- _Data in this exercise_
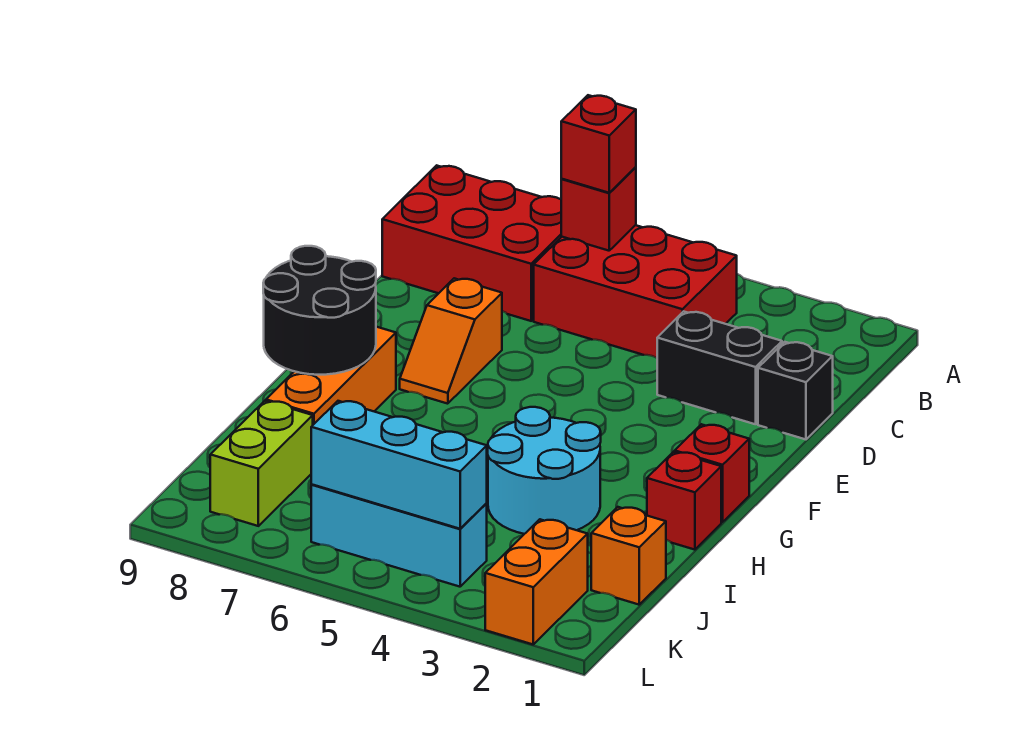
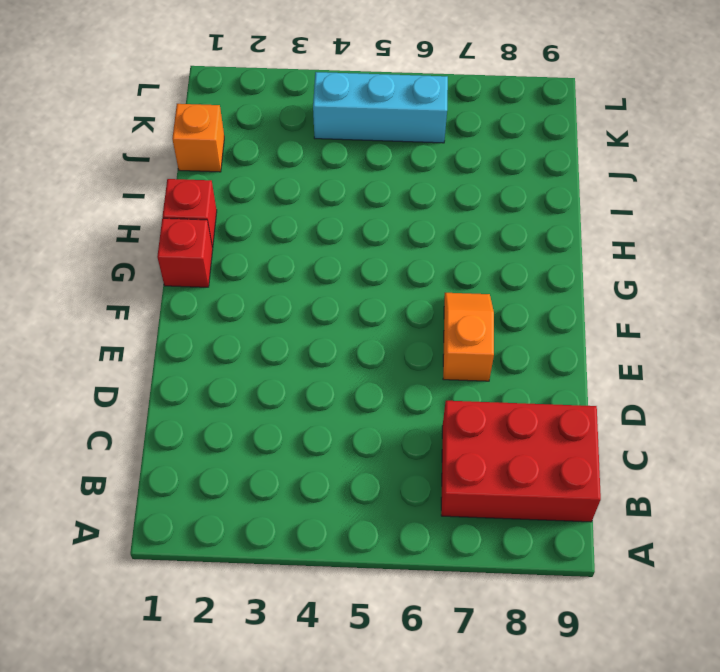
none -> red 2x3 brick [534,225,737,358]
none -> black 1x1 brick [758,342,833,439]
none -> black 1x2 brick [657,311,782,424]

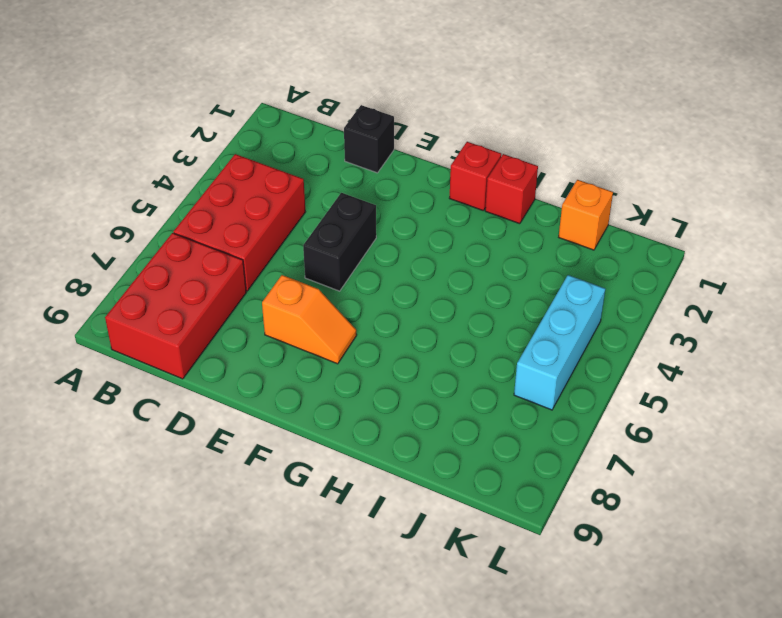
black 1x2 brick [303,193,376,291] -> black 1x2 brick moved to [657,311,782,424]
none -> orange 1x3 brick [266,327,396,425]
none -> cyan 2x2 round brick [488,407,601,534]
none -> lime 1x2 brick [210,401,313,526]

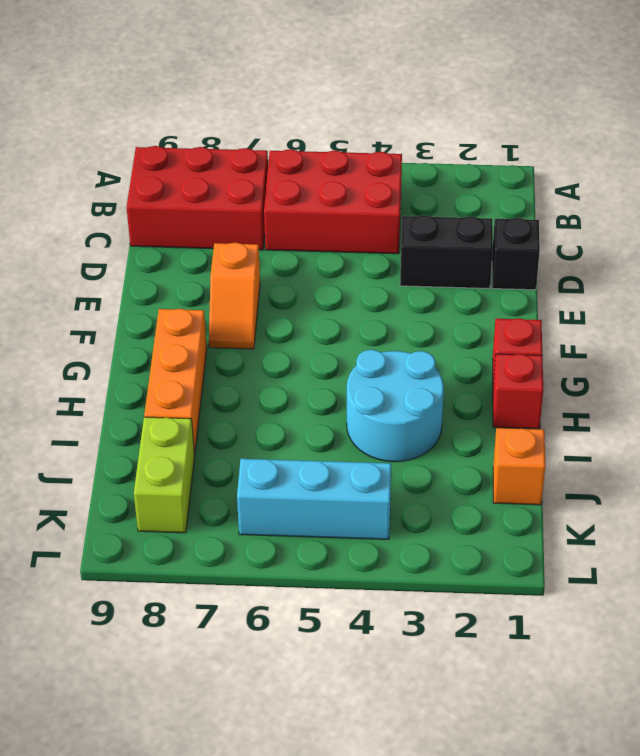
none -> orange 1x2 brick [485,519,588,644]
none -> red 1x1 brick [561,167,636,251]
none -> black 2x2 round brick [263,246,376,375]

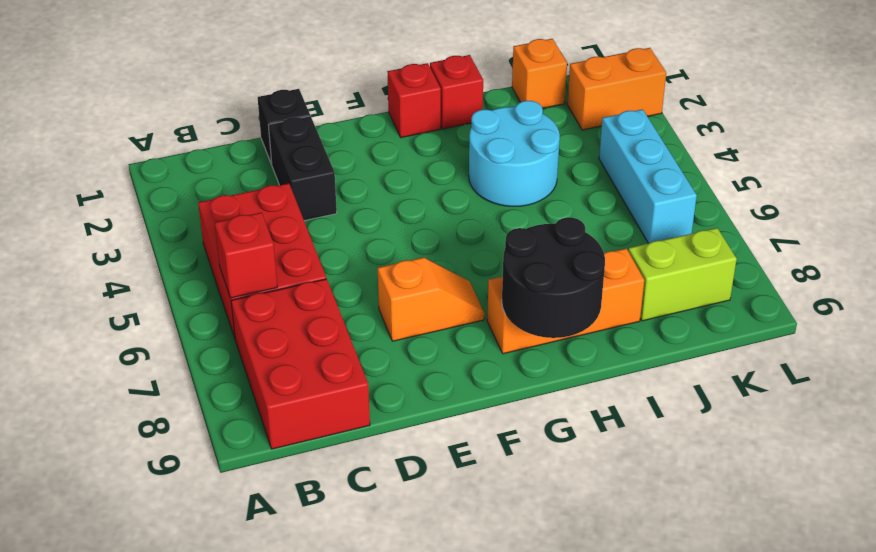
none -> cyan 1x3 brick [311,401,487,529]
none -> red 1x1 brick [561,95,636,193]

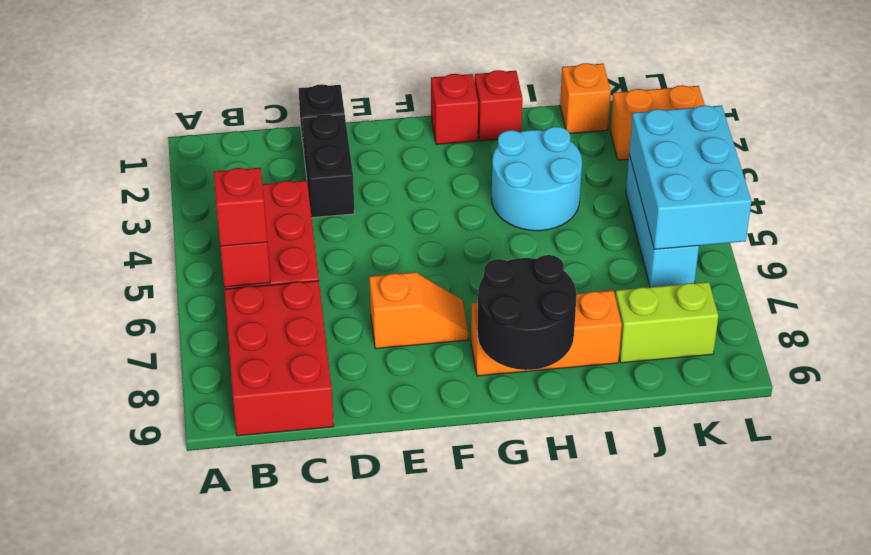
cyan 2x3 brick [629,105,752,249] -> cyan 1x3 brick [311,401,487,529]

- _Task statement_
An exact copy of the listing is needed, minus its pictures.

- _Result of this task_
none -> red 2x3 brick [534,225,737,358]
none -> black 1x1 brick [758,342,833,439]
none -> black 1x2 brick [657,311,782,424]

black 1x2 brick [303,193,376,291] -> black 1x2 brick moved to [657,311,782,424]
none -> orange 1x3 brick [266,327,396,425]
none -> cyan 2x2 round brick [488,407,601,534]
none -> lime 1x2 brick [210,401,313,526]

none -> orange 1x2 brick [485,519,588,644]
none -> red 1x1 brick [561,167,636,251]
none -> black 2x2 round brick [263,246,376,375]

none -> cyan 1x3 brick [311,401,487,529]
none -> red 1x1 brick [561,95,636,193]

cyan 2x3 brick [629,105,752,249] -> cyan 1x3 brick [311,401,487,529]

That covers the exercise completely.